EXERCISE OBJECTIVE | Which lines of the data hold the word "white"? Copy all of them.

SUPPLIED MATERIAL |

----

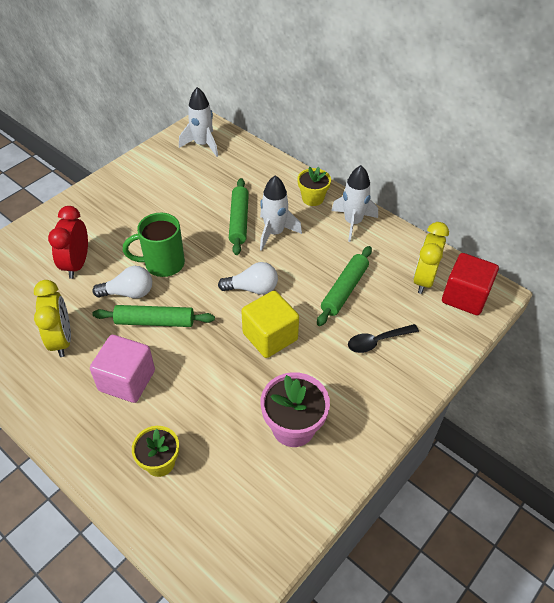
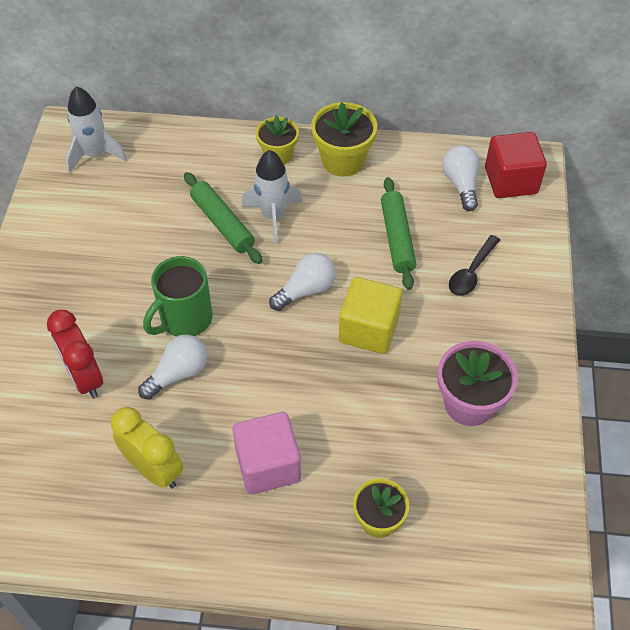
camera: 35 degrees left, 5 degrees up
(155, 322) = (237, 387): green rolling pin -> none
(352, 222) = (343, 160): white rocket -> yellow flower pot
(424, 279) = (461, 184): yellow clock -> white light bulb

----

REPLY |
(352, 222) = (343, 160): white rocket -> yellow flower pot
(424, 279) = (461, 184): yellow clock -> white light bulb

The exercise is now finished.